DIRECTIVE → Rewrite the stretch of the entries below that opens with the line containing "orange circle: moved 2 px right" and closes with the line containing "purple ellipse: moved 23 px left, 25 px down" as a JSON list of strings, one string per line, both end lines included. Leave the picture lines out of the list.

==*==

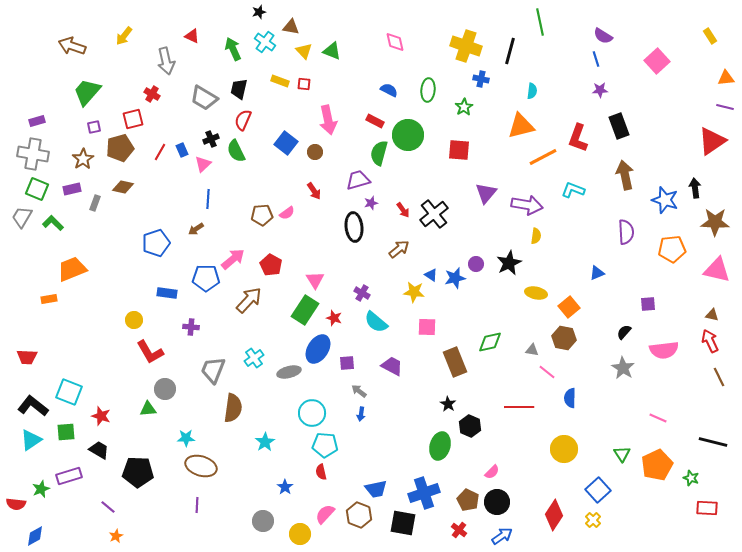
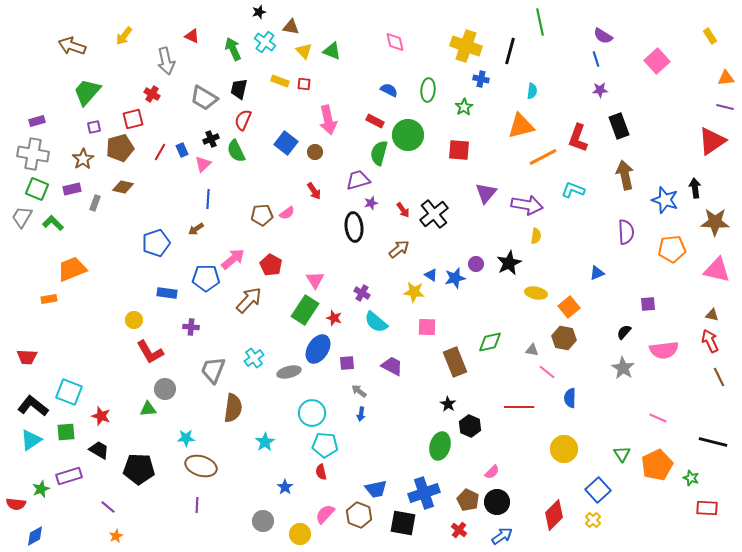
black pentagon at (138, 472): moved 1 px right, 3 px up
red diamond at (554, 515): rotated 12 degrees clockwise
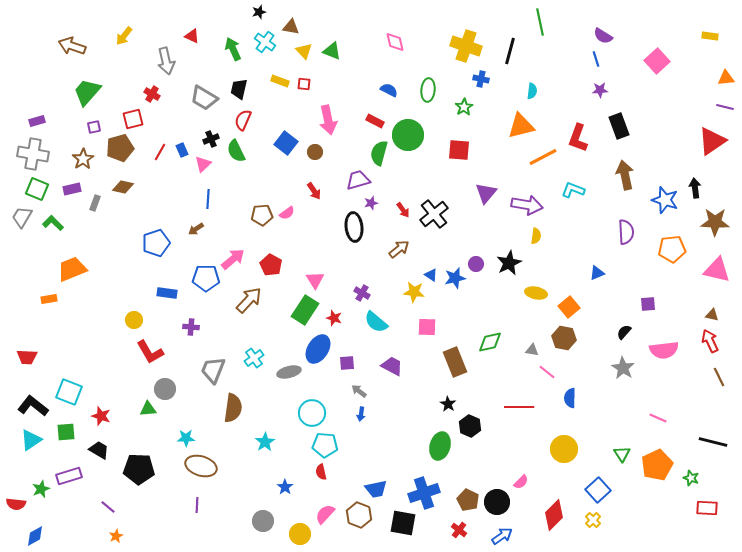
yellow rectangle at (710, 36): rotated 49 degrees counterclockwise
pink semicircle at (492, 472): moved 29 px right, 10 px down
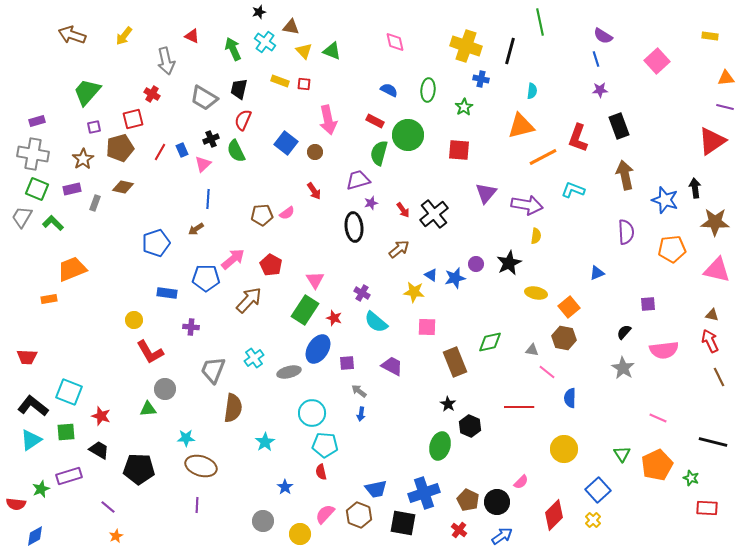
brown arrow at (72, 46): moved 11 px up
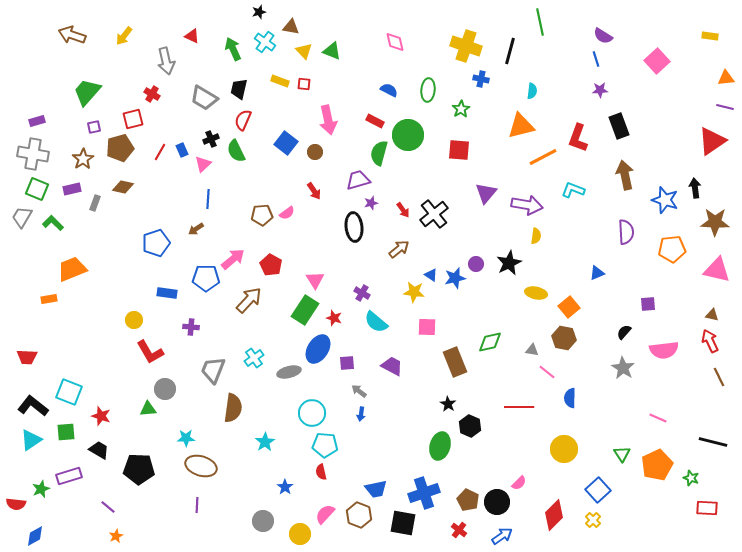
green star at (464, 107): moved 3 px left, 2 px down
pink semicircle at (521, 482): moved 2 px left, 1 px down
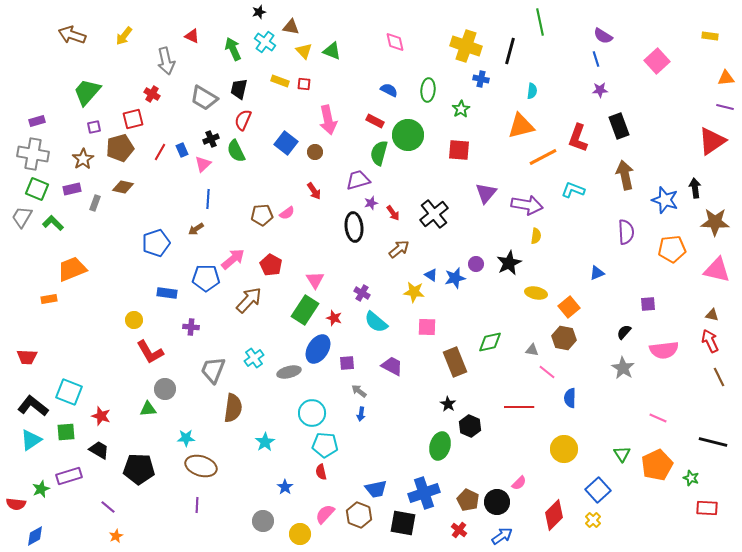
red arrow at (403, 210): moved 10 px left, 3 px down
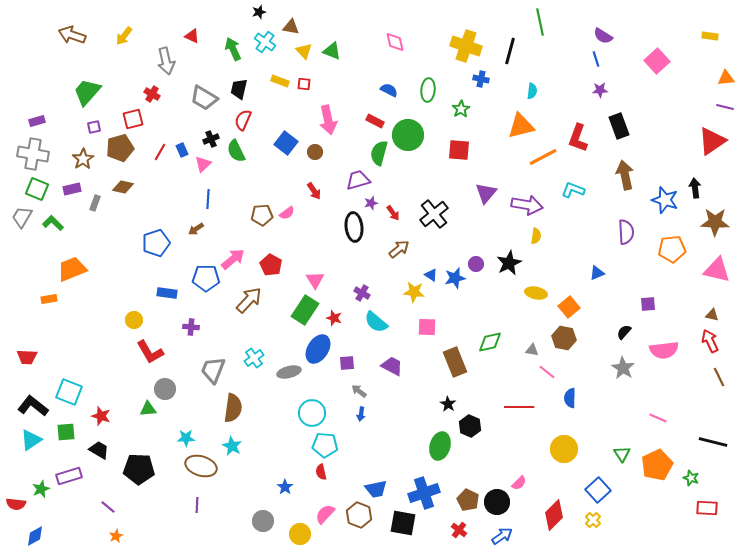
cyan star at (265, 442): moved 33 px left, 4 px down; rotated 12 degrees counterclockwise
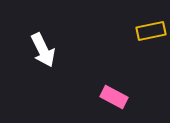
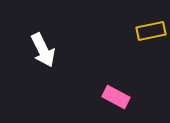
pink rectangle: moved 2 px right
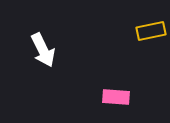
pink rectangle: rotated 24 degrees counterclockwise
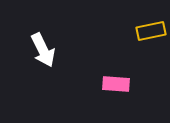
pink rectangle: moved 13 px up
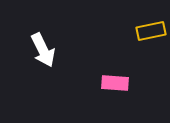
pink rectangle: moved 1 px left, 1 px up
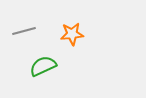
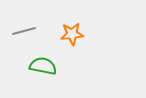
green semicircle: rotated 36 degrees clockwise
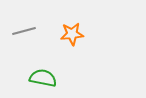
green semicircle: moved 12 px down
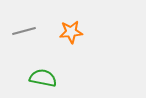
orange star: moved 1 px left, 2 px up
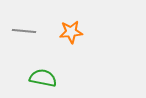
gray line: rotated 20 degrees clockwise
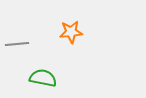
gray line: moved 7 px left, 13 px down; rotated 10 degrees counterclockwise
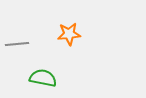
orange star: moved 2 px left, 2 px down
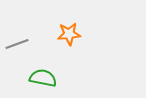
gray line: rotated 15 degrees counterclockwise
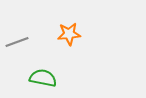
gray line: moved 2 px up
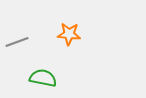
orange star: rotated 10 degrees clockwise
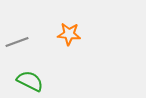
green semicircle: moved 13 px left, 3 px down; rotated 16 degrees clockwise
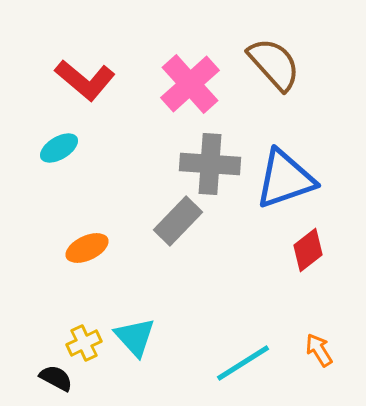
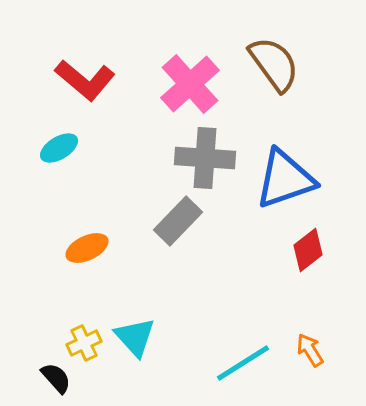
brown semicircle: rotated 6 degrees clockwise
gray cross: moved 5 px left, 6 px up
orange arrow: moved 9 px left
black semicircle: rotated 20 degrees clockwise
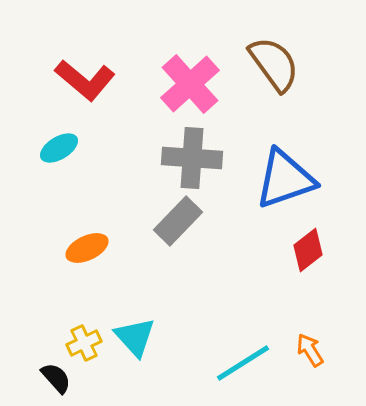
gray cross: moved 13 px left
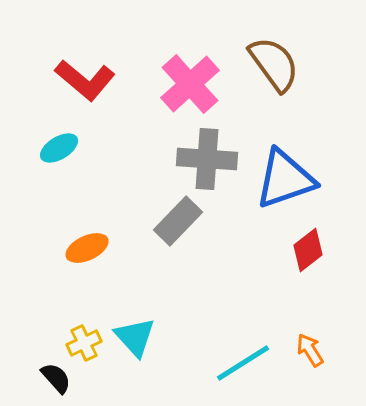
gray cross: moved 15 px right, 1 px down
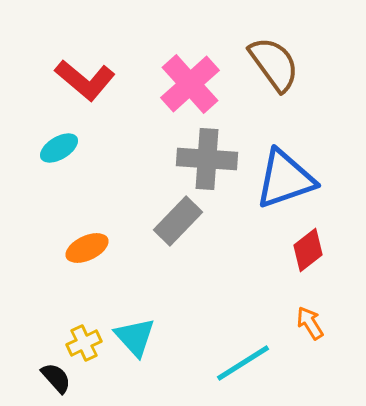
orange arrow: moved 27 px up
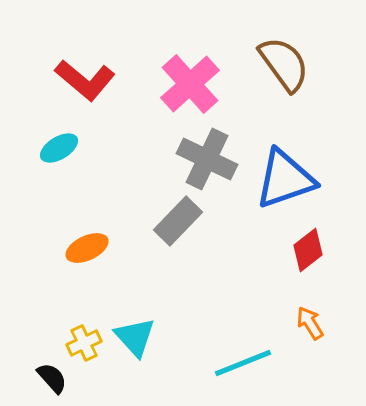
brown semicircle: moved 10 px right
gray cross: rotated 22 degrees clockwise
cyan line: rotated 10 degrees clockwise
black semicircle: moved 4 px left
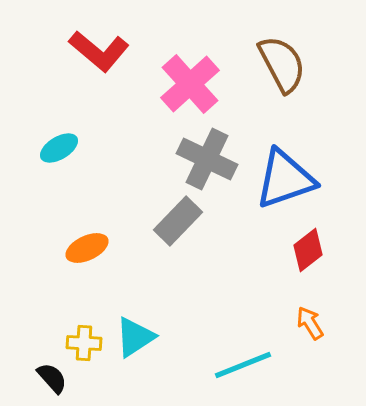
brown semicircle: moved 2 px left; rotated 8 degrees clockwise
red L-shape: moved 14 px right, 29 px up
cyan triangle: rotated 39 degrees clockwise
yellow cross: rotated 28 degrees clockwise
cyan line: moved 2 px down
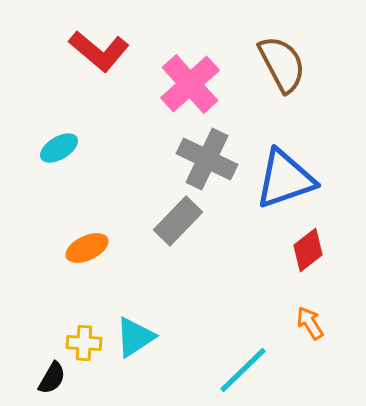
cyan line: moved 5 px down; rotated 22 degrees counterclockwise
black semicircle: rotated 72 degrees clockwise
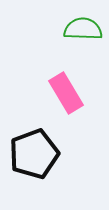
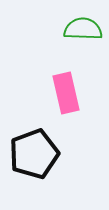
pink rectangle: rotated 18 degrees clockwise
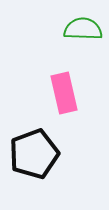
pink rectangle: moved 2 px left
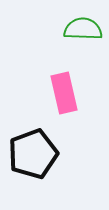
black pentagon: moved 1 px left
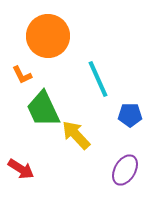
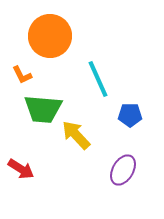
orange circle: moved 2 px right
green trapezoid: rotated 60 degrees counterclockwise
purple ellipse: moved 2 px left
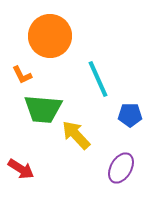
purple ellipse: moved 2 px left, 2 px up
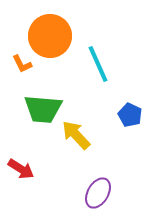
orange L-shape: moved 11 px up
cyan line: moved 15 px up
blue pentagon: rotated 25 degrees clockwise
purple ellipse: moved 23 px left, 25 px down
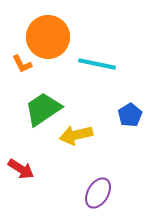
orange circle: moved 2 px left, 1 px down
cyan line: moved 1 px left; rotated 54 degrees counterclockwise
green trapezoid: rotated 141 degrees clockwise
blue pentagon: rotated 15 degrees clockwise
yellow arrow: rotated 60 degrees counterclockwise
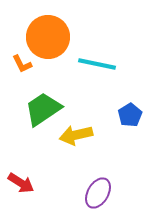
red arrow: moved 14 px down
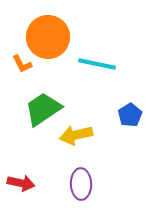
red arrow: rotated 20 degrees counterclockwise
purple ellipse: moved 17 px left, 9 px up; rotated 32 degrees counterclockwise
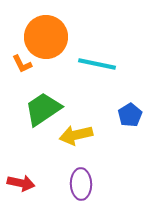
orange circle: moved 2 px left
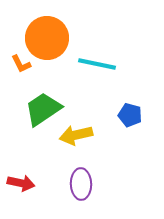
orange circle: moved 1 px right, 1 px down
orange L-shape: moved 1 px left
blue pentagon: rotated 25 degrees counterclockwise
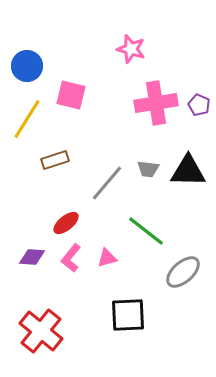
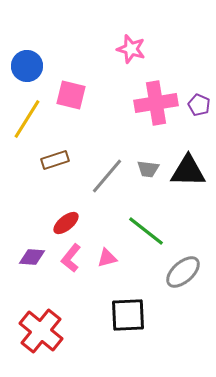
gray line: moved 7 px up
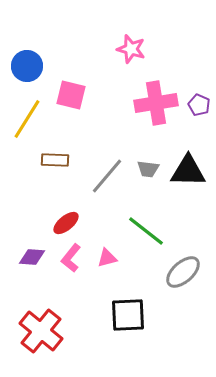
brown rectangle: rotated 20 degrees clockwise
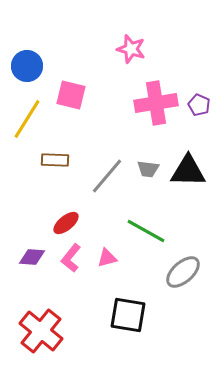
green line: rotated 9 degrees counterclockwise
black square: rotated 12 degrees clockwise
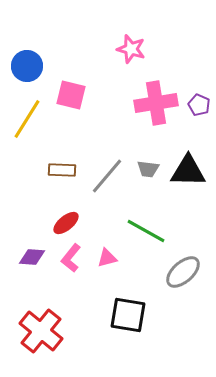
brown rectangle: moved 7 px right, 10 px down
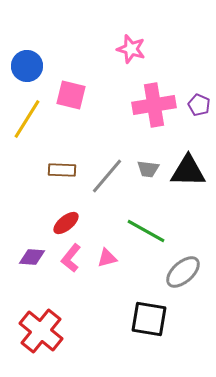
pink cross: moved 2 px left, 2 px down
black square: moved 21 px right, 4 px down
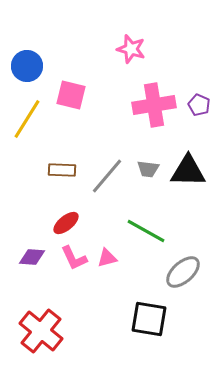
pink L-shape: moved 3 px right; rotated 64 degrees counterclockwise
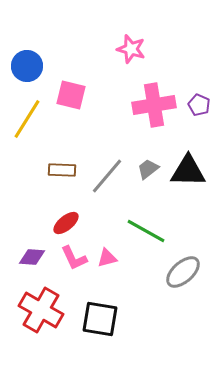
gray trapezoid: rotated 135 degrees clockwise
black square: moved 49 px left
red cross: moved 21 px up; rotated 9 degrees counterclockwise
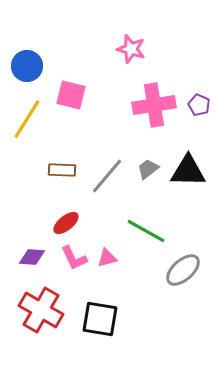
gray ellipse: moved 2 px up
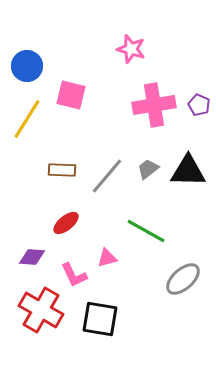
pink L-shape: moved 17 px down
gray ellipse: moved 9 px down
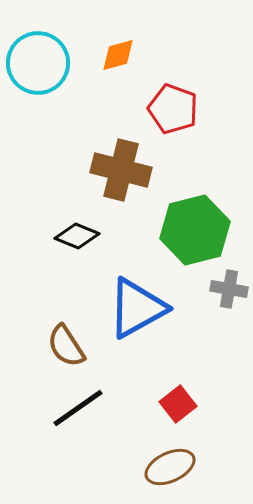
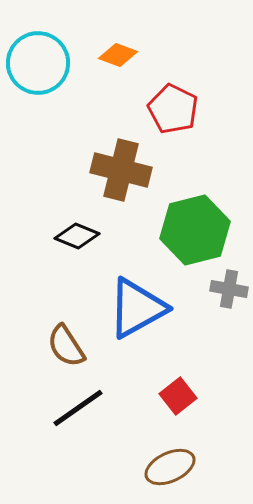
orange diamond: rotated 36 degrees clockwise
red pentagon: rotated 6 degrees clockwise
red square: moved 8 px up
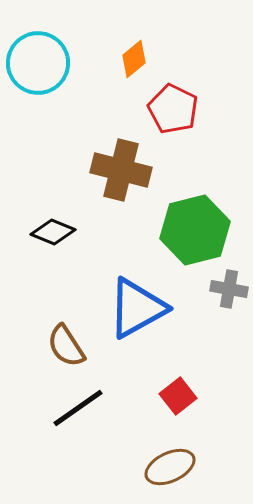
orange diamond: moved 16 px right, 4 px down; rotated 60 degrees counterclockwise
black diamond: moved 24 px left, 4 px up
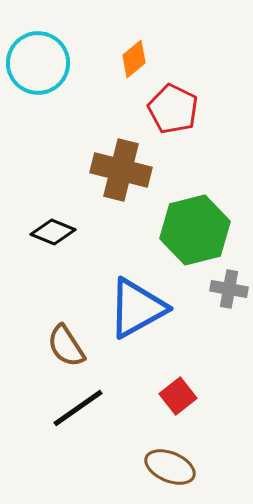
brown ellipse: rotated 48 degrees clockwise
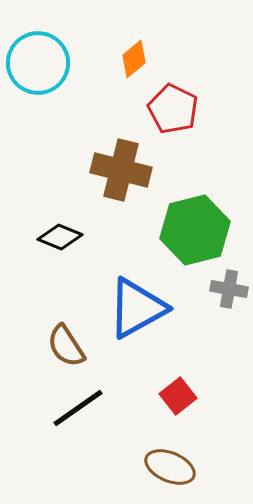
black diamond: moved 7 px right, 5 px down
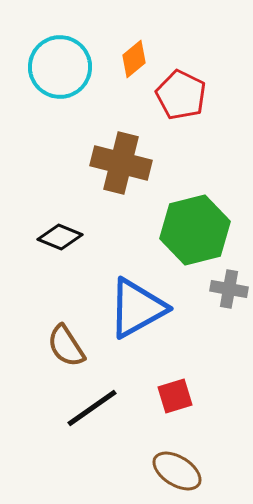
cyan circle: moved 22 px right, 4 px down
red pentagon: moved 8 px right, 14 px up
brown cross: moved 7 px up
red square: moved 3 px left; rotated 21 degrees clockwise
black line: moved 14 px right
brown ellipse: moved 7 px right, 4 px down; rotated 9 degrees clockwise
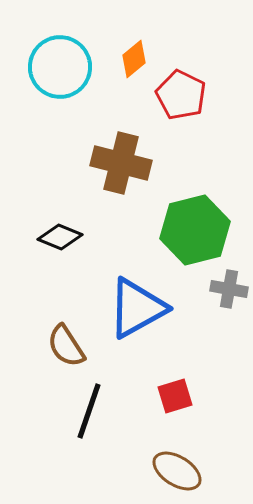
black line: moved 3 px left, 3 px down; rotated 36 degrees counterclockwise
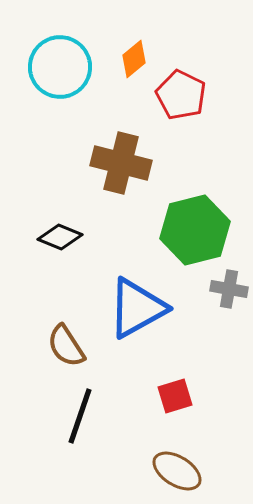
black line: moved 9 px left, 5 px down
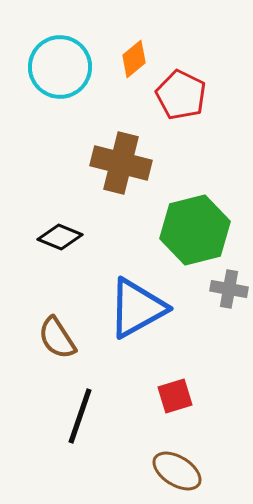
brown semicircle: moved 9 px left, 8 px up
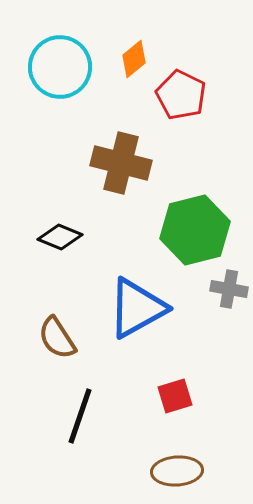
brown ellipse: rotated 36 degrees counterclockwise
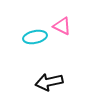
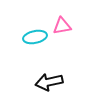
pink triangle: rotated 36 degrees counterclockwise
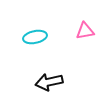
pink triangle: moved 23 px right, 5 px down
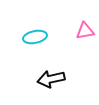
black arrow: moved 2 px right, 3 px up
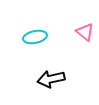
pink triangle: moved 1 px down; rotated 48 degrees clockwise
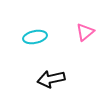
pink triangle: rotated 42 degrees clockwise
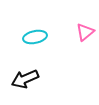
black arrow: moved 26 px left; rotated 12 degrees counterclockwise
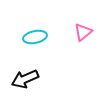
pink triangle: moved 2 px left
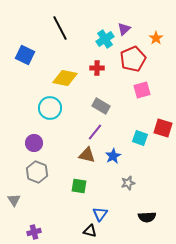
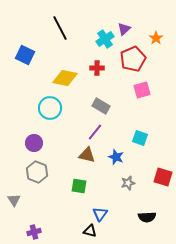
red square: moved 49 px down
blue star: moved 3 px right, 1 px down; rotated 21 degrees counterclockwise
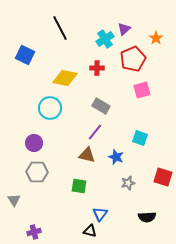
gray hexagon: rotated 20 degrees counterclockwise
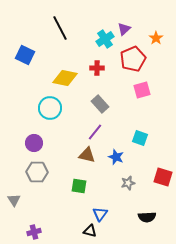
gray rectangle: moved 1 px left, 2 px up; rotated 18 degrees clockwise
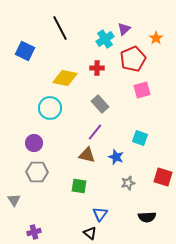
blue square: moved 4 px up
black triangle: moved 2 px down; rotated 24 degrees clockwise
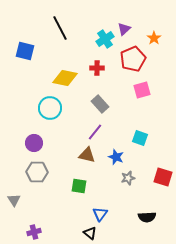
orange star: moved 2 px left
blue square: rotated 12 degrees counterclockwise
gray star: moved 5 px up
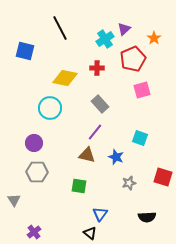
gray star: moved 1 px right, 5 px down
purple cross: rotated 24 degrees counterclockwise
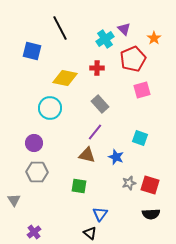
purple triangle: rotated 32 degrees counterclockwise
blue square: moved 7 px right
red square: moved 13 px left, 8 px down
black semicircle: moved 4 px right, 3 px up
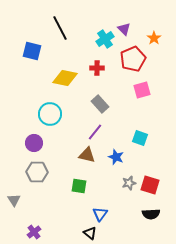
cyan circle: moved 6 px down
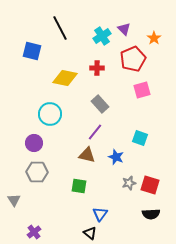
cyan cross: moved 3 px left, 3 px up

==*==

WRITTEN ANSWER →
[
  "orange circle: moved 2 px right",
  "green trapezoid: rotated 60 degrees counterclockwise",
  "purple ellipse: moved 2 px left",
  "purple ellipse: moved 2 px left, 2 px up",
  "orange L-shape: moved 11 px up",
  "cyan line: moved 15 px up",
  "blue pentagon: rotated 25 degrees clockwise",
  "purple ellipse: moved 23 px left, 25 px down"
]